* Material supplied *
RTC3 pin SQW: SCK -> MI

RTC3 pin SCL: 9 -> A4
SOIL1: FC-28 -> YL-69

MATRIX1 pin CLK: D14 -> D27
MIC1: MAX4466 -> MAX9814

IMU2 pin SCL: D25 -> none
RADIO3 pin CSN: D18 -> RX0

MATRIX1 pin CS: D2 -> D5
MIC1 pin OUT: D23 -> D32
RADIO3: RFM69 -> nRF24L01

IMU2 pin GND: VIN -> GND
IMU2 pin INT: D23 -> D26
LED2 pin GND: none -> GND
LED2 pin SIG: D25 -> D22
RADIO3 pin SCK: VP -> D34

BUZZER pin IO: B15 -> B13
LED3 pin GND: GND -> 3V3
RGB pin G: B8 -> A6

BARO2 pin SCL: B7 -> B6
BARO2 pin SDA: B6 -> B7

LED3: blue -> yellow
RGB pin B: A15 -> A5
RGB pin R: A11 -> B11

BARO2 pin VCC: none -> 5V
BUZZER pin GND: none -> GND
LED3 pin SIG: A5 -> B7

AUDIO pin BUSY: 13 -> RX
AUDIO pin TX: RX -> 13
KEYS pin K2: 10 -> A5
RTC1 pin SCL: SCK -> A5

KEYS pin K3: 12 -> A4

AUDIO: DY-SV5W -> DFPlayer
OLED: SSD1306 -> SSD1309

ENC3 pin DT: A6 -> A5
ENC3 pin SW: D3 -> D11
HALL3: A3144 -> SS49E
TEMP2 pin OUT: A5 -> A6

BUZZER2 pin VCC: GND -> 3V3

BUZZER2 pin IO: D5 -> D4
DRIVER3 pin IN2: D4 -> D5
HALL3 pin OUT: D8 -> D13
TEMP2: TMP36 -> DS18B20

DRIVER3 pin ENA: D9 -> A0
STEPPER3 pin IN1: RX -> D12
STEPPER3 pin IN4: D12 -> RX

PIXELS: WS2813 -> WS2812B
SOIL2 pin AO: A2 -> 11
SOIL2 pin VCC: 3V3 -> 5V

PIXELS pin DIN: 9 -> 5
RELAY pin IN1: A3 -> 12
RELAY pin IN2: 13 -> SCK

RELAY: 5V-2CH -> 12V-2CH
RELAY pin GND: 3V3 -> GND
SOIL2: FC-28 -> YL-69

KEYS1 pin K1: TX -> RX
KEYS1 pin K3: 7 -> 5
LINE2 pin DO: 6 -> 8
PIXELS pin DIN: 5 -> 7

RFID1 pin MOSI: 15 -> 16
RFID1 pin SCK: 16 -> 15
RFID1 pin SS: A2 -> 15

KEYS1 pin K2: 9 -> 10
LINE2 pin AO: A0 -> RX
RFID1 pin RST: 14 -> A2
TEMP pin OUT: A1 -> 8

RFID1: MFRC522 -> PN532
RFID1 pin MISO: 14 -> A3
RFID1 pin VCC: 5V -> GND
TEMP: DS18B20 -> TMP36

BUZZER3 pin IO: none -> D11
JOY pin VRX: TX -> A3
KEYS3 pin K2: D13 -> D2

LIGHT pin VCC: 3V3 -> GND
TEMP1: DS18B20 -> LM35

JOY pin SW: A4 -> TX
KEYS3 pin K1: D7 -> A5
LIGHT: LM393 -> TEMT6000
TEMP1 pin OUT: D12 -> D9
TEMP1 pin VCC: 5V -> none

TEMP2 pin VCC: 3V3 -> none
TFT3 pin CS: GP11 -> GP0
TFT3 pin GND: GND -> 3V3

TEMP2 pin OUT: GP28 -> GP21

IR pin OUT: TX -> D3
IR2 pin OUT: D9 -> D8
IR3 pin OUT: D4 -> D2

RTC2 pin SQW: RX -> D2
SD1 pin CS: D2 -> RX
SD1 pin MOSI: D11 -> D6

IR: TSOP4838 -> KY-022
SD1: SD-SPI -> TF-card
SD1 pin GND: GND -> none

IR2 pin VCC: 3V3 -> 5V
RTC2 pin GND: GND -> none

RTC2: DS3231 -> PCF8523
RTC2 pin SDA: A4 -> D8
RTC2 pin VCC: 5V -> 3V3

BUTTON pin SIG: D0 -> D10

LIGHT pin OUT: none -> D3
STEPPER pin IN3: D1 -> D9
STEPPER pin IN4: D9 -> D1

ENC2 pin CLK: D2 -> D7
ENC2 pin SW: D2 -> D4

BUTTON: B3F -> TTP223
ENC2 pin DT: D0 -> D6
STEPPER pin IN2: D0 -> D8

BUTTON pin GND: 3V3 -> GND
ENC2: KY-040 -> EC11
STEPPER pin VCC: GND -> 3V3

* What to work on *
Output the lines above exactly, but only those between the line holding "RTC2 pin SQW: RX -> D2" and the line holding "BUTTON pin SIG: D0 -> D10", inclusive.

* Exercise output *
RTC2 pin SQW: RX -> D2
SD1 pin CS: D2 -> RX
SD1 pin MOSI: D11 -> D6

IR: TSOP4838 -> KY-022
SD1: SD-SPI -> TF-card
SD1 pin GND: GND -> none

IR2 pin VCC: 3V3 -> 5V
RTC2 pin GND: GND -> none

RTC2: DS3231 -> PCF8523
RTC2 pin SDA: A4 -> D8
RTC2 pin VCC: 5V -> 3V3

BUTTON pin SIG: D0 -> D10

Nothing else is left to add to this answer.